(Extracted data entries)
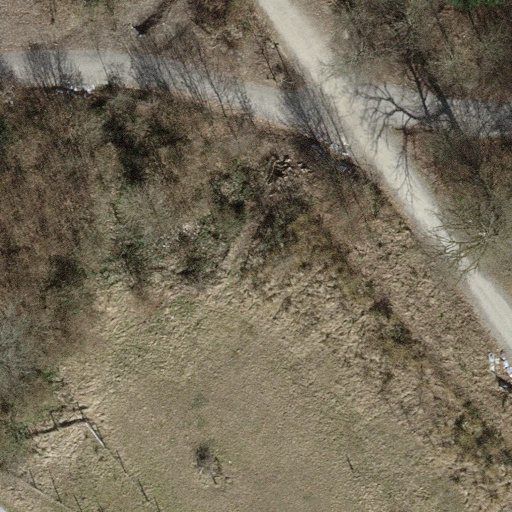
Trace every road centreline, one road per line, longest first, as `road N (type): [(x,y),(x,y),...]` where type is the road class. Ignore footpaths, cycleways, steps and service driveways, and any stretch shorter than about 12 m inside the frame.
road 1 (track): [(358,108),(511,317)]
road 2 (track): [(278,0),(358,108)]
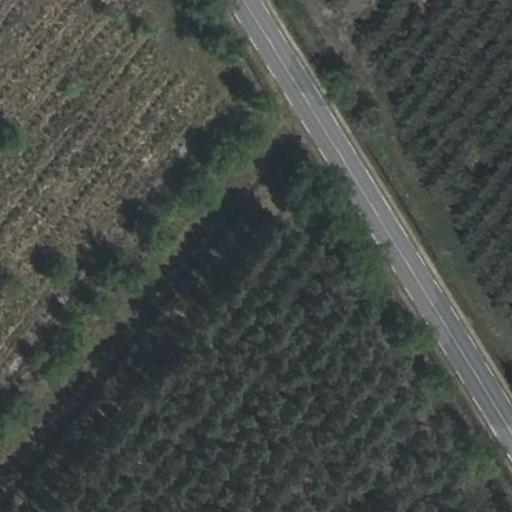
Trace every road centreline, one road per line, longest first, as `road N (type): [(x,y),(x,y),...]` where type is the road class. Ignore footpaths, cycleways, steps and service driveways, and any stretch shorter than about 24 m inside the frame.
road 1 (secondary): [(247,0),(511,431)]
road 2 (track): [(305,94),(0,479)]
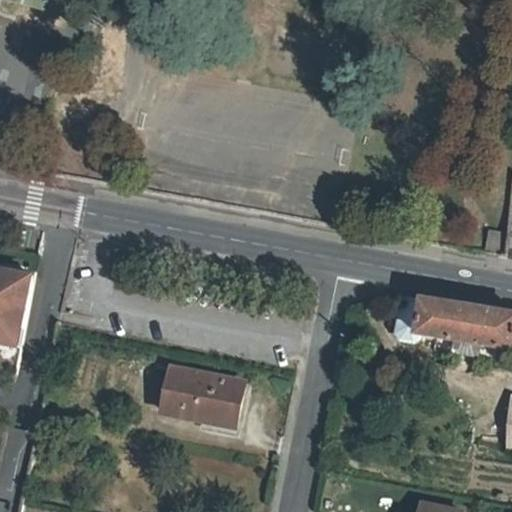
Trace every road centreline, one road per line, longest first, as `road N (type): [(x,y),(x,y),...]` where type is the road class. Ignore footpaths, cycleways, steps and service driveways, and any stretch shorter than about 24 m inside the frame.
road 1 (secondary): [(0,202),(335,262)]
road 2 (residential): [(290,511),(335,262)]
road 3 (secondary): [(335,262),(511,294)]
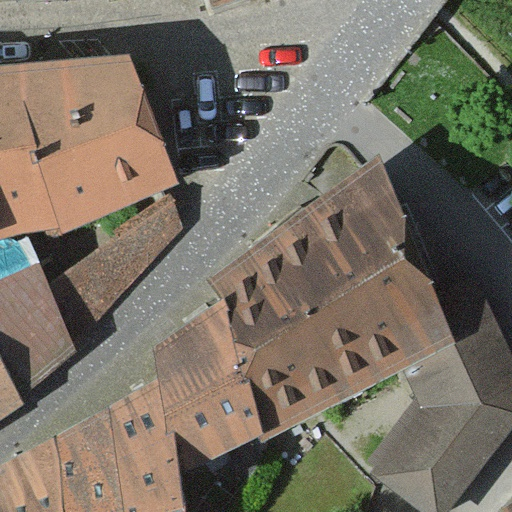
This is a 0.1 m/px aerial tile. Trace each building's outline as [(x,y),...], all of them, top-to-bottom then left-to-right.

---

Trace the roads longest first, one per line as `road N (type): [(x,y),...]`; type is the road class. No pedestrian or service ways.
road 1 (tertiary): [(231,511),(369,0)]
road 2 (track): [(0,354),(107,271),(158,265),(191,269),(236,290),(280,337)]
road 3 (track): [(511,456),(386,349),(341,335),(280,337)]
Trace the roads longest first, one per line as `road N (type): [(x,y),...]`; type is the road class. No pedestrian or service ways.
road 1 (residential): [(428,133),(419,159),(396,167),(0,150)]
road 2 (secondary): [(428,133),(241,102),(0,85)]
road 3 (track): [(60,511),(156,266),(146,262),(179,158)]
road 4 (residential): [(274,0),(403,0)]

## WHAT TO WORK ON
Could you write out, without changes, the lines of the material from the one containing "12 m inside the frame." up to and including the one containing "road 2 (track): [(278,0),(358,108)]"?

## SOLVED EXERCISE
Trace every road centreline, one road per line, longest first, as `road N (type): [(x,y),(x,y),...]` where type is the road class. Ignore footpaths, cycleways, steps and service driveways, and any stretch shorter than about 12 m inside the frame.
road 1 (track): [(358,108),(511,317)]
road 2 (track): [(278,0),(358,108)]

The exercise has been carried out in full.